_What the exercise asks_
A single number is the answer: the count of lines in these records with "orange" in them.

Object change listings:

##############################

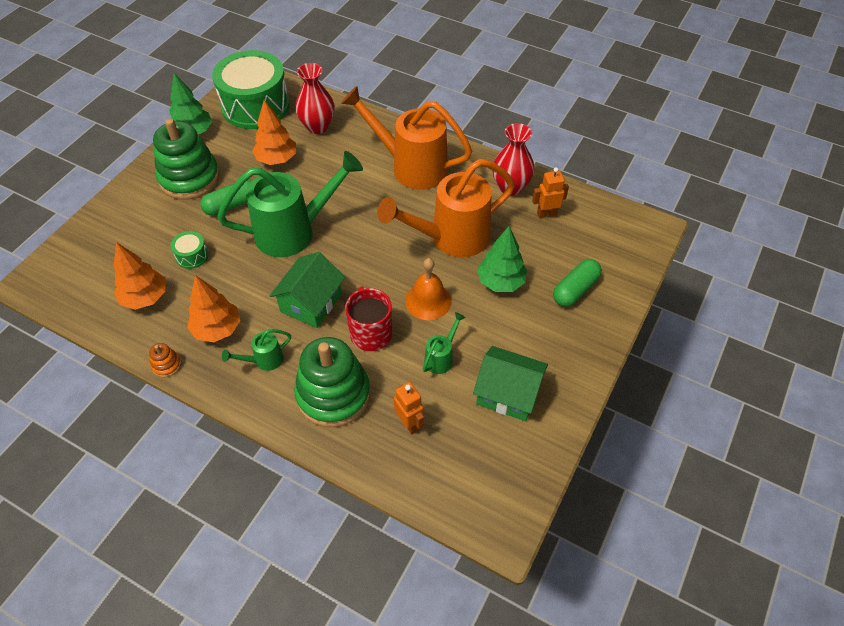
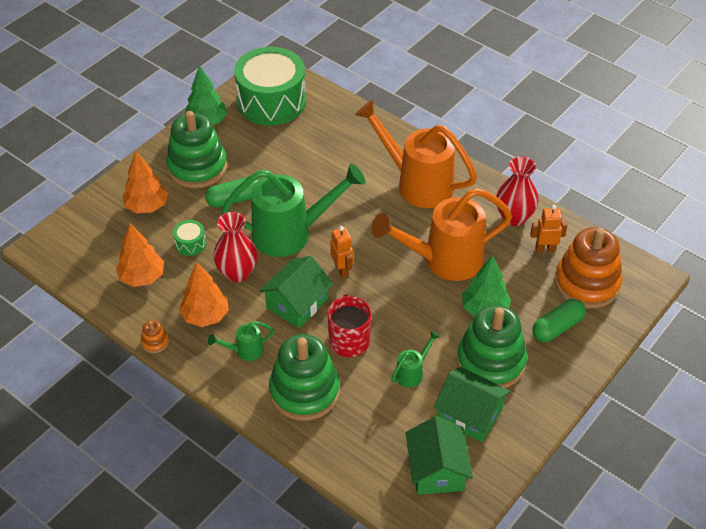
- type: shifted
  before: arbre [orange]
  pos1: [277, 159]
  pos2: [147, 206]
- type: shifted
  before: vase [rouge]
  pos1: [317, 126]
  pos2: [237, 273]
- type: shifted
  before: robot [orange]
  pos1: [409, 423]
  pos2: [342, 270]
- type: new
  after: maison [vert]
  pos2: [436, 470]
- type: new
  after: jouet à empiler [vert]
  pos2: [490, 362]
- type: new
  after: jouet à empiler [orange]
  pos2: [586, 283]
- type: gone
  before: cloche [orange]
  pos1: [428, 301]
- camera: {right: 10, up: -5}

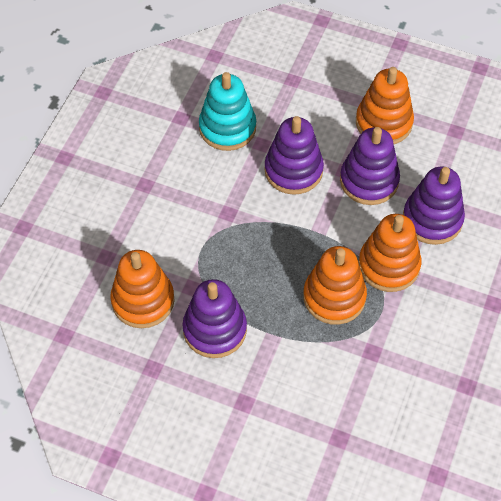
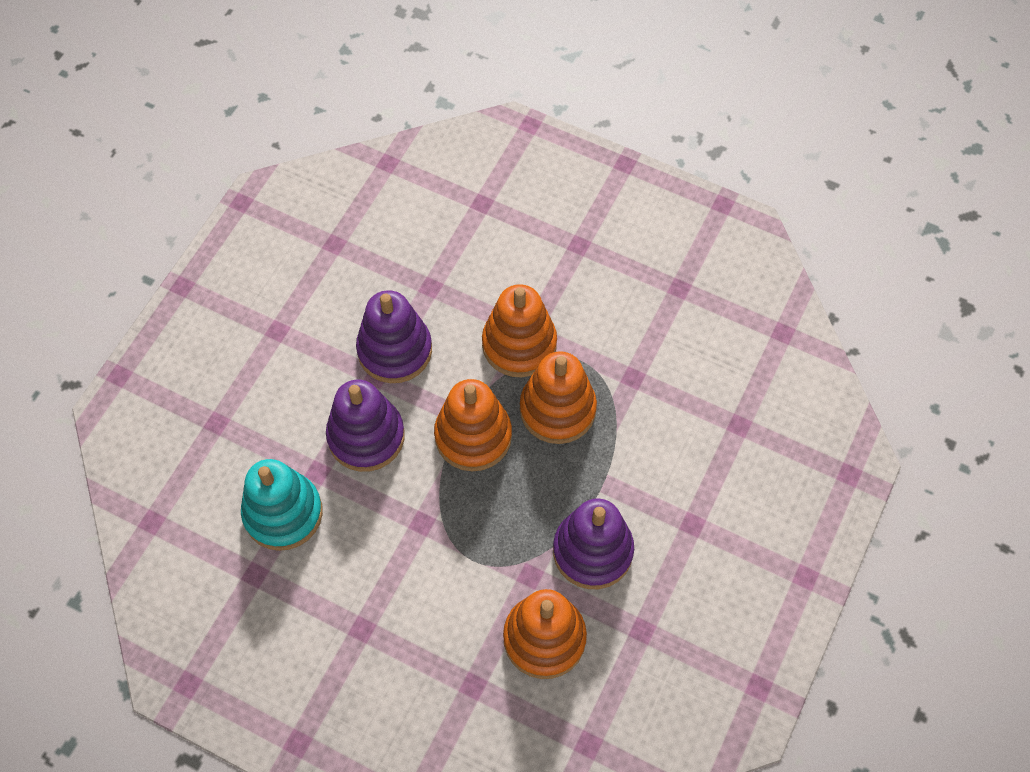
- type: shifted
  before: jouet à empiler [orange]
  pos1: [383, 123]
  pos2: [473, 436]
- type: gone
  before: jouet à empiler [violet]
  pos1: [432, 219]
- camera: {right: -85, up: 5}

##############################

_Response area_
5